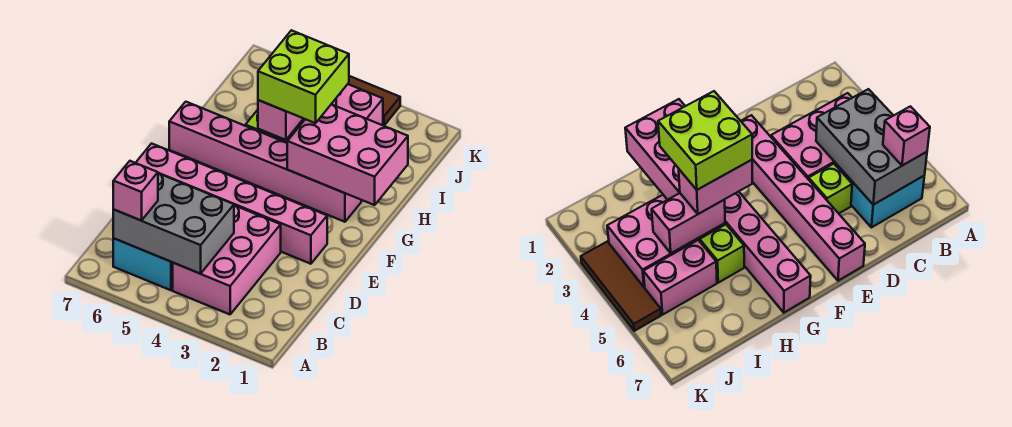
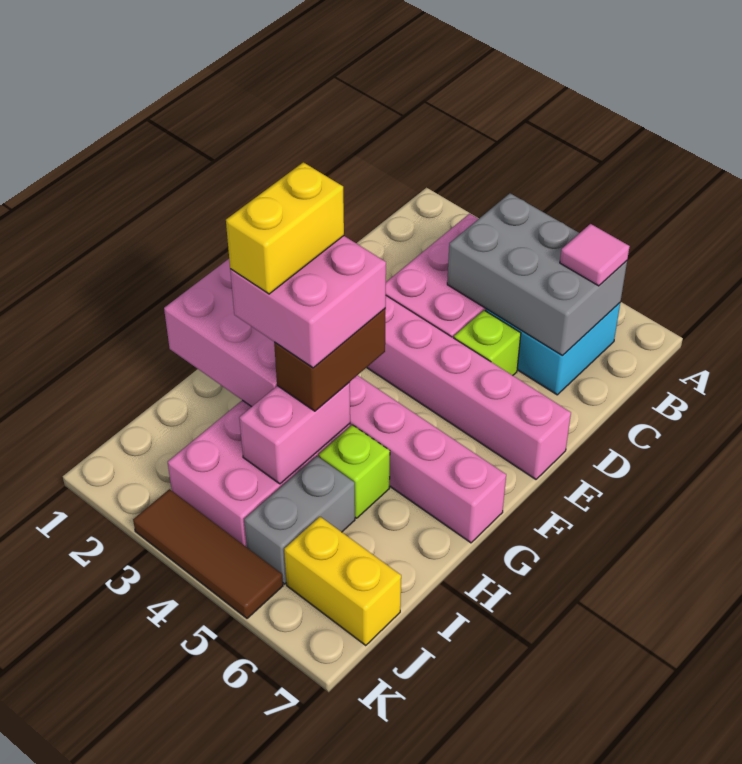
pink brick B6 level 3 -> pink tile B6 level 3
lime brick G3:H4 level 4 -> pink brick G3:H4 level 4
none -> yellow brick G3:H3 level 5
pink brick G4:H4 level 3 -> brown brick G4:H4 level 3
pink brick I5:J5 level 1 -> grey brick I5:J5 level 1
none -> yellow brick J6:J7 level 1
********
• _EXERCISE REQUIREMENTS_: Each line of the listing above should be retyped exactly, with no pictures.

• _WRITTEN RESPONSE_:
pink brick B6 level 3 -> pink tile B6 level 3
lime brick G3:H4 level 4 -> pink brick G3:H4 level 4
none -> yellow brick G3:H3 level 5
pink brick G4:H4 level 3 -> brown brick G4:H4 level 3
pink brick I5:J5 level 1 -> grey brick I5:J5 level 1
none -> yellow brick J6:J7 level 1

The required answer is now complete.